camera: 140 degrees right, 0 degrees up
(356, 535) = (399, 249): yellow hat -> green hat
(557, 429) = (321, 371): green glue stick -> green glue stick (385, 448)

**Task prompt**
Return the data in its entirety, exactly as given.

**Written response**
camera: 140 degrees right, 0 degrees up
(356, 535) = (399, 249): yellow hat -> green hat
(557, 429) = (321, 371): green glue stick -> green glue stick (385, 448)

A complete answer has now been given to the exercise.